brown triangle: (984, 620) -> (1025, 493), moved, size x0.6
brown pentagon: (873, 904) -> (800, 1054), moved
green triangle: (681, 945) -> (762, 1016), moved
--
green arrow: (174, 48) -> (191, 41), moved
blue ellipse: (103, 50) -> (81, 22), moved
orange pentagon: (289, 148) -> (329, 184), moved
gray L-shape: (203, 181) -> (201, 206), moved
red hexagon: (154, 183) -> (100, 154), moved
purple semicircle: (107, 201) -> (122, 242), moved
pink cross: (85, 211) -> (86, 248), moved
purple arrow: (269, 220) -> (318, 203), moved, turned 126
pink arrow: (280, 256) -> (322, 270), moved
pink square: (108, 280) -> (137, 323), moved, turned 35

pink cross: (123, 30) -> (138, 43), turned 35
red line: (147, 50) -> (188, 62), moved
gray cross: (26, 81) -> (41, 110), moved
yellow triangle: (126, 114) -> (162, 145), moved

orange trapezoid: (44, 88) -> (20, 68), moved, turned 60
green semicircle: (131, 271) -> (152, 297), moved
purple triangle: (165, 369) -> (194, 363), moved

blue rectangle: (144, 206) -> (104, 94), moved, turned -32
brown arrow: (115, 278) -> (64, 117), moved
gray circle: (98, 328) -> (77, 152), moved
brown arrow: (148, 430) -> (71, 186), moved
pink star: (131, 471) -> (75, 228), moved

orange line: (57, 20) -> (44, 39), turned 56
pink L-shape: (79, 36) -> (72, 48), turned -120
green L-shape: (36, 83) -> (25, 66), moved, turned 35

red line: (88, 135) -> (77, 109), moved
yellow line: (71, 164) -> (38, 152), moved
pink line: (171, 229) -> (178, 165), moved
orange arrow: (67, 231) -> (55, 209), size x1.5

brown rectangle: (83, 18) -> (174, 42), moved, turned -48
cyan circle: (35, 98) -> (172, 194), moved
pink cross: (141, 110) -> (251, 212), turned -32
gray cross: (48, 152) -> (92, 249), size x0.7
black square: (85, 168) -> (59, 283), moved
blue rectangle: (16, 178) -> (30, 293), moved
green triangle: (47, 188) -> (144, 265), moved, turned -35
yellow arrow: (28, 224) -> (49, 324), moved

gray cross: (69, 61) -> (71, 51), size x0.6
* * *
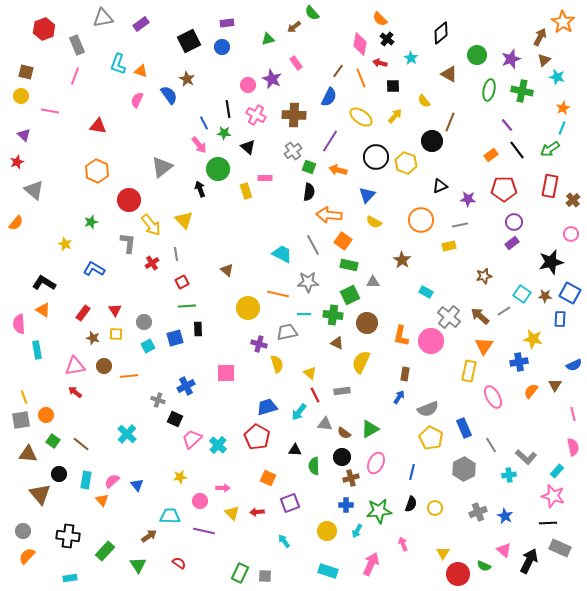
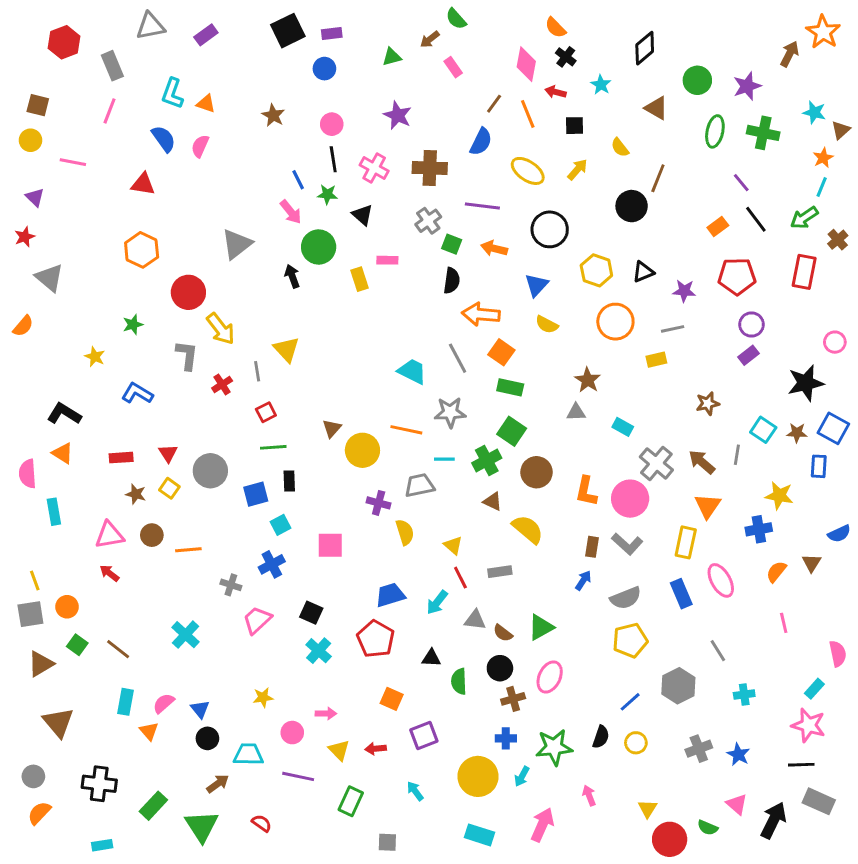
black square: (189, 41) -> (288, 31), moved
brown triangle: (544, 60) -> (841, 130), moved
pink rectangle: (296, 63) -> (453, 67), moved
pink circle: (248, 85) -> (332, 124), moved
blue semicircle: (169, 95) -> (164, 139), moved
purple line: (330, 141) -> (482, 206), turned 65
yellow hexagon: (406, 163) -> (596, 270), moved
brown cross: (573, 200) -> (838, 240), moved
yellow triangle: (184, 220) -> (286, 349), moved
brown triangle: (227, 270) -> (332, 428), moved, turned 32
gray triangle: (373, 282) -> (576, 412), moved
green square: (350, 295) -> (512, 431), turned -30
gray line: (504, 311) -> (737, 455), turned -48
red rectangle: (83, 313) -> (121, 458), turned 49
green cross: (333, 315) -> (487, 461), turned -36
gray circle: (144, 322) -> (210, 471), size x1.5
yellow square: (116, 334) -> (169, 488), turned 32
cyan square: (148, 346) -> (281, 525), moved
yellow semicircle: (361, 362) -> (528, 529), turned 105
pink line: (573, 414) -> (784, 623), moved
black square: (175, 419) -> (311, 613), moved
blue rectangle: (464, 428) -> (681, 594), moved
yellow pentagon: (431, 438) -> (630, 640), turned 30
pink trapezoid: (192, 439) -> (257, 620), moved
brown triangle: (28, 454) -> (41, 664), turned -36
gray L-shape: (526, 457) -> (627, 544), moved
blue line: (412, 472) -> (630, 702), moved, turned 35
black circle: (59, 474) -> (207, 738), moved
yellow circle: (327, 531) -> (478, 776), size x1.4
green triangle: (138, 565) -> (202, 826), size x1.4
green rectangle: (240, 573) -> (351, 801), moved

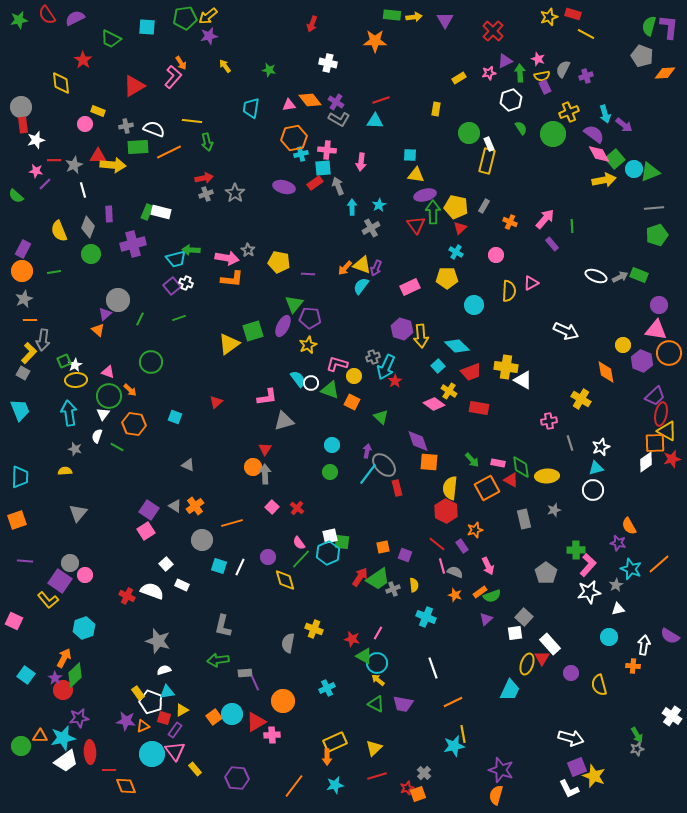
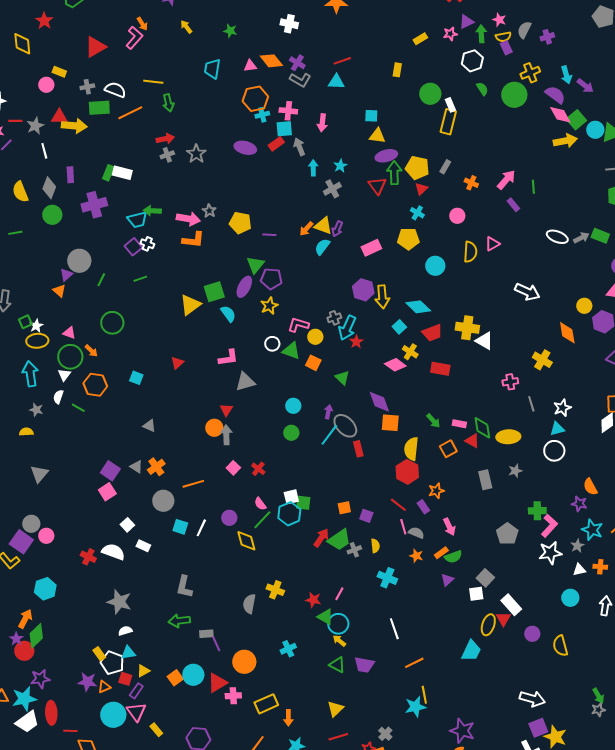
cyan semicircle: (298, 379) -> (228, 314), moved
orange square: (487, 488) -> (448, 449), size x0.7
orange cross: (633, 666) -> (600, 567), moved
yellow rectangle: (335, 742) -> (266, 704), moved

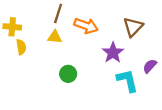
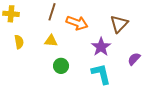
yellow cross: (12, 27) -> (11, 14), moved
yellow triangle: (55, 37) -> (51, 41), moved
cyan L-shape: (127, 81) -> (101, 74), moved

**DIRECTIONS FOR THIS TASK:** Return, with no change at all, every line in the entries above from the line containing "orange trapezoid: (44, 88)" through the line containing "red line: (88, 135) -> (77, 109), moved".

**EXERCISE SOLUTION:**
orange trapezoid: (44, 88) -> (20, 68), moved, turned 60
green semicircle: (131, 271) -> (152, 297), moved
purple triangle: (165, 369) -> (194, 363), moved

blue rectangle: (144, 206) -> (104, 94), moved, turned -32
brown arrow: (115, 278) -> (64, 117), moved
gray circle: (98, 328) -> (77, 152), moved
brown arrow: (148, 430) -> (71, 186), moved
pink star: (131, 471) -> (75, 228), moved

orange line: (57, 20) -> (44, 39), turned 56
pink L-shape: (79, 36) -> (72, 48), turned -120
green L-shape: (36, 83) -> (25, 66), moved, turned 35

red line: (88, 135) -> (77, 109), moved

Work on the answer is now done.